(DATA FOR THIS TASK)
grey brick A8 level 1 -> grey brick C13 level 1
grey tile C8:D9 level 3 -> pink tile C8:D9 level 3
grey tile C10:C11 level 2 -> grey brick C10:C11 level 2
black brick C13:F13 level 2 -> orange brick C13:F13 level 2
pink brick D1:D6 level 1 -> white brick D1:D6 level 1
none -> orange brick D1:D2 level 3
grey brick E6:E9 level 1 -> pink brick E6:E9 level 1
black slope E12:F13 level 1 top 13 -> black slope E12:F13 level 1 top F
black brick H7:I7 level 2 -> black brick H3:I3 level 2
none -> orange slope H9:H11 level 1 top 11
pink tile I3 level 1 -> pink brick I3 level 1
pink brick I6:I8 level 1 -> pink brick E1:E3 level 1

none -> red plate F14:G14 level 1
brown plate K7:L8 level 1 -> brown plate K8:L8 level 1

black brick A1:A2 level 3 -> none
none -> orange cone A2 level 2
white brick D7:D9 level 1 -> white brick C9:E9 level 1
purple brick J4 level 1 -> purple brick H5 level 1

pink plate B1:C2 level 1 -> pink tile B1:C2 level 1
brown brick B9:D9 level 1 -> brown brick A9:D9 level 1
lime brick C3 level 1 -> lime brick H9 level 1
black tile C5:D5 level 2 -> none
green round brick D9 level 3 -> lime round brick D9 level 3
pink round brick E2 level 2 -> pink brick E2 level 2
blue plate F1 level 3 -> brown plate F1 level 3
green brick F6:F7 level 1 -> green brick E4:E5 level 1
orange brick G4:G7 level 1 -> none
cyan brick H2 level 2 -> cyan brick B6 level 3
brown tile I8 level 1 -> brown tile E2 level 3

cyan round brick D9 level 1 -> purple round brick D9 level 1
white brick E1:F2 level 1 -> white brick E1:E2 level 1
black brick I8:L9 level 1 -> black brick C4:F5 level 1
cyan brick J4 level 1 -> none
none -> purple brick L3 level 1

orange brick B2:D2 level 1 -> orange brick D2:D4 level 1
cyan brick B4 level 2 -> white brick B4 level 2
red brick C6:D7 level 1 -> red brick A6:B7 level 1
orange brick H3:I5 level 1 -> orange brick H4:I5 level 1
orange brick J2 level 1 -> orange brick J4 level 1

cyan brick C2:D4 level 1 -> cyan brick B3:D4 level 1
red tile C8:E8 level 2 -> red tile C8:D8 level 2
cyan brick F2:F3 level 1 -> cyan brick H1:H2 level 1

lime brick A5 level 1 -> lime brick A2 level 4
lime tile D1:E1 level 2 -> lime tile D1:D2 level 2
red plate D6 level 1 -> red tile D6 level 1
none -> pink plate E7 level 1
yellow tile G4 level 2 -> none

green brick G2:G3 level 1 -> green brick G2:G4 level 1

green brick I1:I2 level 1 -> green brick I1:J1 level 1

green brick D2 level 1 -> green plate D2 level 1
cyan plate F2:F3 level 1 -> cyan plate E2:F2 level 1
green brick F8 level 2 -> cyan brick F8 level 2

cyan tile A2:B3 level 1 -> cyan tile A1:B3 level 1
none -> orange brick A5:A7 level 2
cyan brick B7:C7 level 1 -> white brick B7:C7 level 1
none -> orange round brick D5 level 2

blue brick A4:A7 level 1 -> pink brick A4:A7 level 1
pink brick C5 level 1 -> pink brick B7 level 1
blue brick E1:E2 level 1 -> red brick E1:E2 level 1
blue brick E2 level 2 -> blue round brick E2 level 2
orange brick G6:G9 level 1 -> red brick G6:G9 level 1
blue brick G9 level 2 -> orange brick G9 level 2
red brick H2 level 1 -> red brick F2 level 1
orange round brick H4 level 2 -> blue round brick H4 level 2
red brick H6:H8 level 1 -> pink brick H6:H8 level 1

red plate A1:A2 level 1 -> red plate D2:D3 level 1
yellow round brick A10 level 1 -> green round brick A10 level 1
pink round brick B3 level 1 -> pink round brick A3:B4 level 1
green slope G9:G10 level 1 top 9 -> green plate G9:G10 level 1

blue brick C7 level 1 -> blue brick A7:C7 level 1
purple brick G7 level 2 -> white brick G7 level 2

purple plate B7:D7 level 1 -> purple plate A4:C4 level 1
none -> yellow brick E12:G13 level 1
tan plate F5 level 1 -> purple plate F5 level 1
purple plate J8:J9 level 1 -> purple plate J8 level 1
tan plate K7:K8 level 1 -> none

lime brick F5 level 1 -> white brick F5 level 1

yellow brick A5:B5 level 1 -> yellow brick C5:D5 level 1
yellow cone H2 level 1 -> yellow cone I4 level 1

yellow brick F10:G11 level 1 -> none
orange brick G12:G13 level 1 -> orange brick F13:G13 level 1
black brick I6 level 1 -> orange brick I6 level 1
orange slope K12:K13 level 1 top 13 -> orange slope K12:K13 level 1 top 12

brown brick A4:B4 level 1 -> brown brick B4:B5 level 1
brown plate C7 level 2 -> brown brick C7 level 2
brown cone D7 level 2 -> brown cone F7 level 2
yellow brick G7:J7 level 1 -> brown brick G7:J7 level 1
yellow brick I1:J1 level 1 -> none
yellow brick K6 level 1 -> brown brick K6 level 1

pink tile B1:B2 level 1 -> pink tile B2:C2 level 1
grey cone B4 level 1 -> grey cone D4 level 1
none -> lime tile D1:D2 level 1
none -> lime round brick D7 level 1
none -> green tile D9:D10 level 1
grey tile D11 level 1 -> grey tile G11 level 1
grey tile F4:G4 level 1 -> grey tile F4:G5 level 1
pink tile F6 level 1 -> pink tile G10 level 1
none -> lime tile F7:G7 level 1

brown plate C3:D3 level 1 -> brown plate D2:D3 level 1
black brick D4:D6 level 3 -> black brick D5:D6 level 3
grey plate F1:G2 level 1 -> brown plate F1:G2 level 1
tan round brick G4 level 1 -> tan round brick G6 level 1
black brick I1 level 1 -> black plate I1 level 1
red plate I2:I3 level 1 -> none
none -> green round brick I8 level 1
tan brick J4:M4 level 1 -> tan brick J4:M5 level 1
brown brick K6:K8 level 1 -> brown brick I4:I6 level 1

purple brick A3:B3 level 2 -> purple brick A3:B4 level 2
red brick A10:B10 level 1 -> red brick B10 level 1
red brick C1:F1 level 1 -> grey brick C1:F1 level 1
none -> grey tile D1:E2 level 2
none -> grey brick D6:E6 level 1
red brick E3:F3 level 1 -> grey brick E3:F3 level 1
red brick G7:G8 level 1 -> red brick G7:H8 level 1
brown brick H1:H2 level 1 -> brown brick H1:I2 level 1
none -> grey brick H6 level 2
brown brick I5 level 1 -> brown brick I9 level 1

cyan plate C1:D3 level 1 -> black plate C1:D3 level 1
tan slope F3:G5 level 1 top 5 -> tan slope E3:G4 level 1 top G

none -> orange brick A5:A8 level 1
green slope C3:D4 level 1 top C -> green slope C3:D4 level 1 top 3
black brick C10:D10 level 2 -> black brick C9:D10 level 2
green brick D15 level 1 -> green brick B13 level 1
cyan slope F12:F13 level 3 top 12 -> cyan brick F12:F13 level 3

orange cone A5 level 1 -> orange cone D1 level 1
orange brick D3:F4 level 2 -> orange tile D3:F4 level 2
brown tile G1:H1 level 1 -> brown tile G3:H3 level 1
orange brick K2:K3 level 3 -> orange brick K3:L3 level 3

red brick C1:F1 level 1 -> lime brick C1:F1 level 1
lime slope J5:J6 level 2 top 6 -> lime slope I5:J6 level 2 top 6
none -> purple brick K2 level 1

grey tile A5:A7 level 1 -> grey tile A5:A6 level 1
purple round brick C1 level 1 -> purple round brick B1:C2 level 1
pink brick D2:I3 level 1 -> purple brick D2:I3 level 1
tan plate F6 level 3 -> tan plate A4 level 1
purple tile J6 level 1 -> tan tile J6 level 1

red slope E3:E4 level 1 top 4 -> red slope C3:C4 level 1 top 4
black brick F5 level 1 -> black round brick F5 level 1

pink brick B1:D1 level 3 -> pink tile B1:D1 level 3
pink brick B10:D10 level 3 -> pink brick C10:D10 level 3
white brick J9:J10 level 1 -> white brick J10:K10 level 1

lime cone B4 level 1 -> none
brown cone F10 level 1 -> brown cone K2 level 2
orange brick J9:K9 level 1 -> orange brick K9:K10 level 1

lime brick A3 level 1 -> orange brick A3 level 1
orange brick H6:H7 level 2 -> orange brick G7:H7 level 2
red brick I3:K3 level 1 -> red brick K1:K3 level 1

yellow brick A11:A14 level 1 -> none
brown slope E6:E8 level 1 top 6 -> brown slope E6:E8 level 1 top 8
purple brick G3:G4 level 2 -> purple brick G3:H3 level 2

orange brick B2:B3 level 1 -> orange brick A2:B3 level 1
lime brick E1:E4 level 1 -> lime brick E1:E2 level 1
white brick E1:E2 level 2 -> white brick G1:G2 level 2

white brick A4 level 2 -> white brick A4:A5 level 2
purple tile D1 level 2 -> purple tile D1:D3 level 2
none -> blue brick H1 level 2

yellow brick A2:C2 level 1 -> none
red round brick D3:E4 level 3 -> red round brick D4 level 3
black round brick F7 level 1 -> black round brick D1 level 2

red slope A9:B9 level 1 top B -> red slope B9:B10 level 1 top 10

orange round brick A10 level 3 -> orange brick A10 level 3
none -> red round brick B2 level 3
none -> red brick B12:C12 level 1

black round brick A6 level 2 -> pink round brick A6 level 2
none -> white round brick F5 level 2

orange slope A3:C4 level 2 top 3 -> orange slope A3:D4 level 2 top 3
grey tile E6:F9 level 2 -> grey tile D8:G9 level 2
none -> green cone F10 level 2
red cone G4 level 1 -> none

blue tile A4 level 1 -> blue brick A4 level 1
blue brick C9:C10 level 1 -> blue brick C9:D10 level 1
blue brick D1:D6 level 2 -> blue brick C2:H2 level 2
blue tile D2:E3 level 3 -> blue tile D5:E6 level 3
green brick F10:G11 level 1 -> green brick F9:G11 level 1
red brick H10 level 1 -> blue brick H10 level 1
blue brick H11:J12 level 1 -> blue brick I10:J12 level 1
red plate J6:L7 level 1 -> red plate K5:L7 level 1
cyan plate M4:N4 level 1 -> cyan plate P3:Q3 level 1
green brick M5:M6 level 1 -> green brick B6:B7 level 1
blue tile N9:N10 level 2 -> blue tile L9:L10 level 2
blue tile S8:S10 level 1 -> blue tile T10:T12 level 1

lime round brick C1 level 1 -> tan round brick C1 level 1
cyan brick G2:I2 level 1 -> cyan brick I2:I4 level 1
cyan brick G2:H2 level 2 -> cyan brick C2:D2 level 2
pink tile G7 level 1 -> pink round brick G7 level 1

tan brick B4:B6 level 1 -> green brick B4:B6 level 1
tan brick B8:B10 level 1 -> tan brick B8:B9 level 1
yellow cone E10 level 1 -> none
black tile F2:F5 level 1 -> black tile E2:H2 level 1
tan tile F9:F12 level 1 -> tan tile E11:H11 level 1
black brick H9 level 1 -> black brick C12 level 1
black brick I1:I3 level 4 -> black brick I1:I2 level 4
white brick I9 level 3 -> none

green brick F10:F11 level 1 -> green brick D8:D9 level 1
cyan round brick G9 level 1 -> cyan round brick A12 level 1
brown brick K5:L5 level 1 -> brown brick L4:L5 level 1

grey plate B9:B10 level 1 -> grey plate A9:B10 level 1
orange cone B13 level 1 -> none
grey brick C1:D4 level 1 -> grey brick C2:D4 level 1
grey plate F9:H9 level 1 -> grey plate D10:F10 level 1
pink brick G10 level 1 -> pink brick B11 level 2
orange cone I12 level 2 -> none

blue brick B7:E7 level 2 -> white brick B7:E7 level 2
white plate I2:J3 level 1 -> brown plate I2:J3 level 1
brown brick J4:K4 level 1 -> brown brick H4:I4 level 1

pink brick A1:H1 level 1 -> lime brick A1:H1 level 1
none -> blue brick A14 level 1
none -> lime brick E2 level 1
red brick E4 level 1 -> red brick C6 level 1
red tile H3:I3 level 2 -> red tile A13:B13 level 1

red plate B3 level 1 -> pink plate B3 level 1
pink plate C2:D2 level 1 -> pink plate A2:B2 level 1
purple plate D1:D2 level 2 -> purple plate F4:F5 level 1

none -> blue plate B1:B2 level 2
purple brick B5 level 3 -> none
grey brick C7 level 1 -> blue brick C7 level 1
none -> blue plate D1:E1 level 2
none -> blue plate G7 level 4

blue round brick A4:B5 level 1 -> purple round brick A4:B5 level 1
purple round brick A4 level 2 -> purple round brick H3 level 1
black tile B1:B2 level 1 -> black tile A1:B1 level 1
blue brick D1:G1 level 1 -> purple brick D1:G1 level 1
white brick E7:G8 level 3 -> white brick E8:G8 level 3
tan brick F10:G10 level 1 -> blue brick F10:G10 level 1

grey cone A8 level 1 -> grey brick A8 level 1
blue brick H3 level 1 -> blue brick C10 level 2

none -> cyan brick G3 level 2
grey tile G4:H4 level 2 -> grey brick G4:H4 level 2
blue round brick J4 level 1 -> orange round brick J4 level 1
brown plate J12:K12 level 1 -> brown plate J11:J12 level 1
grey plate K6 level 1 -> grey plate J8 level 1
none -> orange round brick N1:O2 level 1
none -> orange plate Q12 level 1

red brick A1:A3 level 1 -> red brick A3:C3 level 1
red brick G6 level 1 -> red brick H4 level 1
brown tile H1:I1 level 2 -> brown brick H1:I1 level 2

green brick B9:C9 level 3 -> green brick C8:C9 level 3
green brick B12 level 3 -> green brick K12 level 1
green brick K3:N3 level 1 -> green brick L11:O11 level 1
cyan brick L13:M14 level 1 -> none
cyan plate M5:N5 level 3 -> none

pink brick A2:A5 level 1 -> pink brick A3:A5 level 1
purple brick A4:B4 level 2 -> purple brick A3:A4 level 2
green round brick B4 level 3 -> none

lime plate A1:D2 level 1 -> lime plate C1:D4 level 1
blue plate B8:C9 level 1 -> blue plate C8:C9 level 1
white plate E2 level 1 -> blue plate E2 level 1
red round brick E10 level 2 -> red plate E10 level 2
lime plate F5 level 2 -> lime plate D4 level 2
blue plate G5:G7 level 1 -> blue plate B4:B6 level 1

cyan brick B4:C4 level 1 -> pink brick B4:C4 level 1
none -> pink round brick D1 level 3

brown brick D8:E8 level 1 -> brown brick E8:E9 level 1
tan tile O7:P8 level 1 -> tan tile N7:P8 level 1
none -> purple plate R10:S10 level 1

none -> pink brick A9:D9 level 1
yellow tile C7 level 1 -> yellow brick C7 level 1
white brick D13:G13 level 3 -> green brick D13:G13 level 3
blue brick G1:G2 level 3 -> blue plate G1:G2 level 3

(TASK DESCRIPTION) Find the line with "cyan brick C2:D4" in the material above. Reproduce it and each line after it up to and including the line with "none -> pink plate E7 level 1".

(WRITTEN ANSWER)
cyan brick C2:D4 level 1 -> cyan brick B3:D4 level 1
red tile C8:E8 level 2 -> red tile C8:D8 level 2
cyan brick F2:F3 level 1 -> cyan brick H1:H2 level 1

lime brick A5 level 1 -> lime brick A2 level 4
lime tile D1:E1 level 2 -> lime tile D1:D2 level 2
red plate D6 level 1 -> red tile D6 level 1
none -> pink plate E7 level 1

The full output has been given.